- [What the exercise asks]
Reproduce the entries in full. Exclude all images from the copy.

-- Exercise material follows --

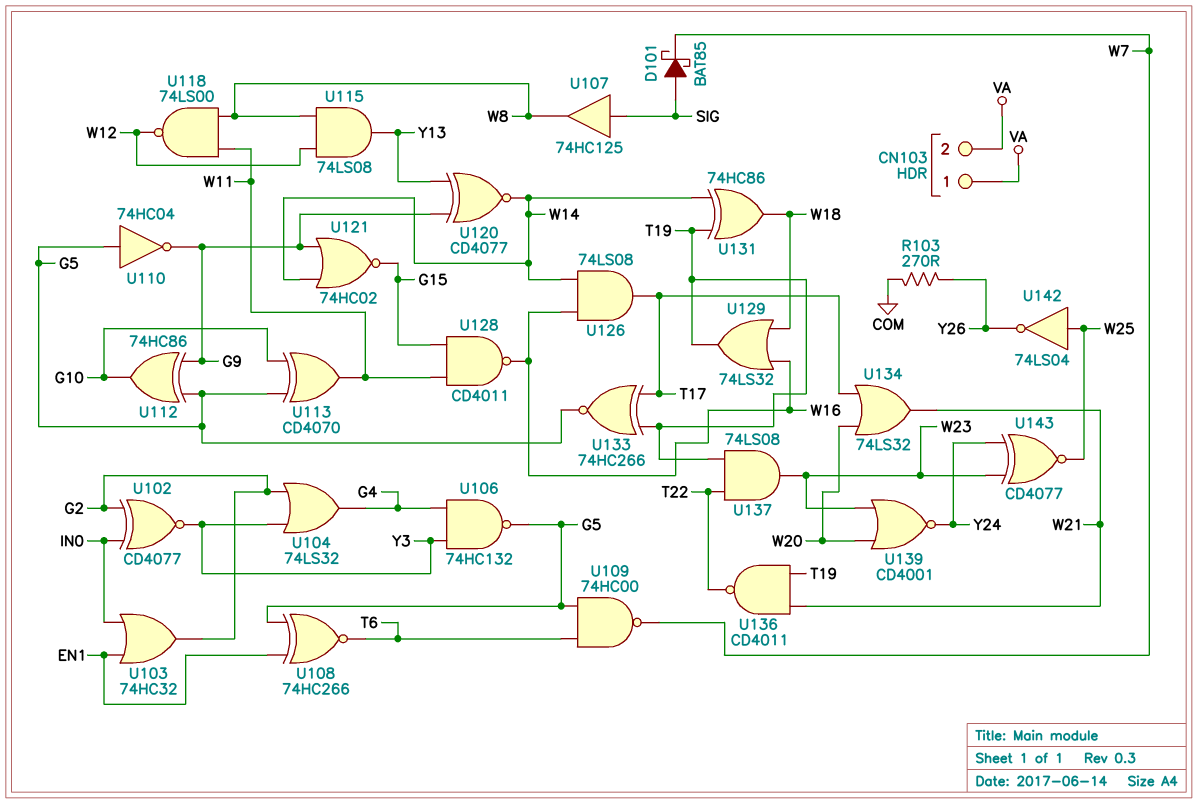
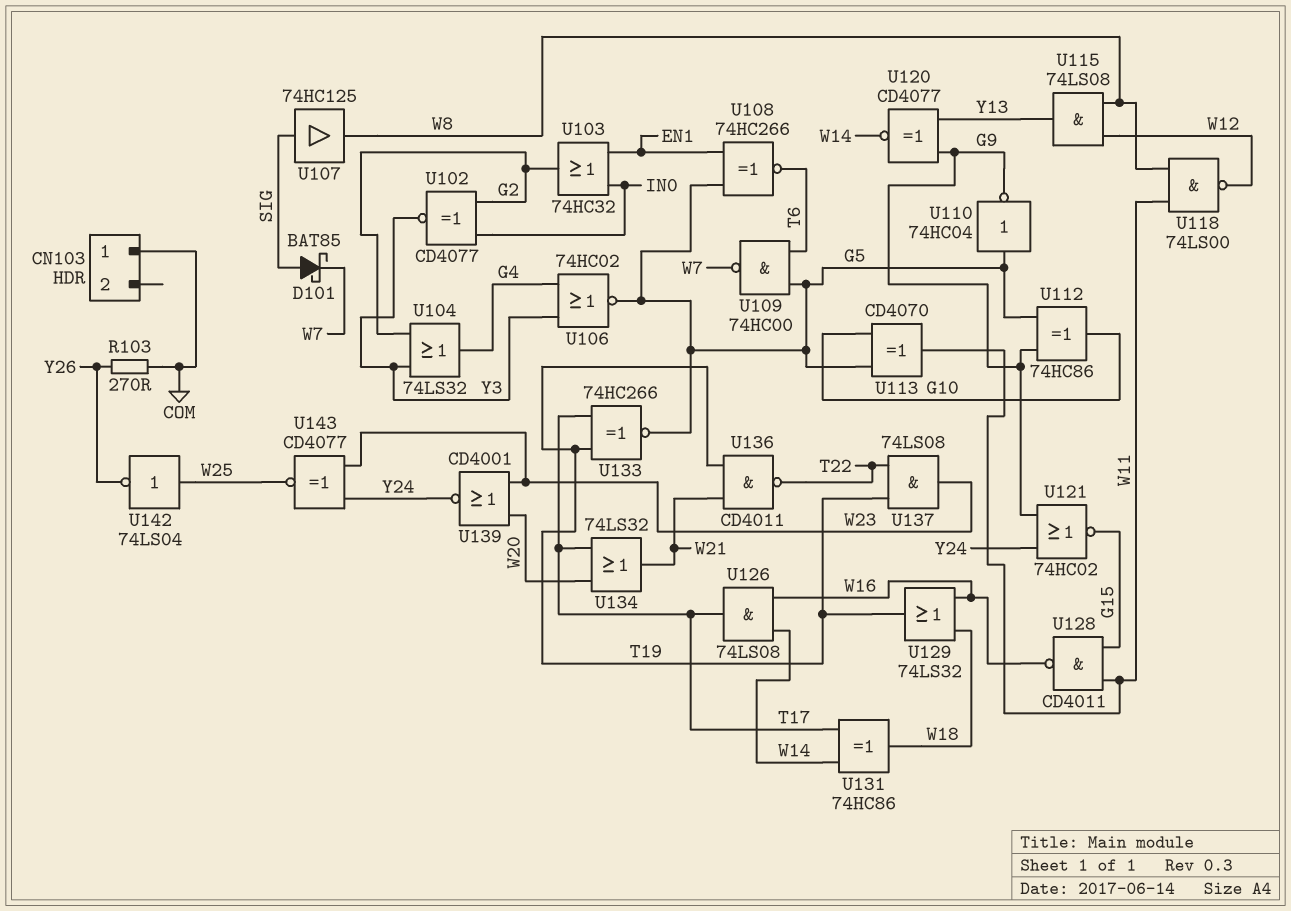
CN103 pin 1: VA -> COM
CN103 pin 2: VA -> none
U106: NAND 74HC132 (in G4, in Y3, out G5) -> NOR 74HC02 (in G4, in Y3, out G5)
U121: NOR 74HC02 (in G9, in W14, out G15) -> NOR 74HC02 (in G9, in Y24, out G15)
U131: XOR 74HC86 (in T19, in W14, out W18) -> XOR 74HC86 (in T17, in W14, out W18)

-- Exercise material concluded --

- [Output of the exercise]
CN103 pin 1: VA -> COM
CN103 pin 2: VA -> none
U106: NAND 74HC132 (in G4, in Y3, out G5) -> NOR 74HC02 (in G4, in Y3, out G5)
U121: NOR 74HC02 (in G9, in W14, out G15) -> NOR 74HC02 (in G9, in Y24, out G15)
U131: XOR 74HC86 (in T19, in W14, out W18) -> XOR 74HC86 (in T17, in W14, out W18)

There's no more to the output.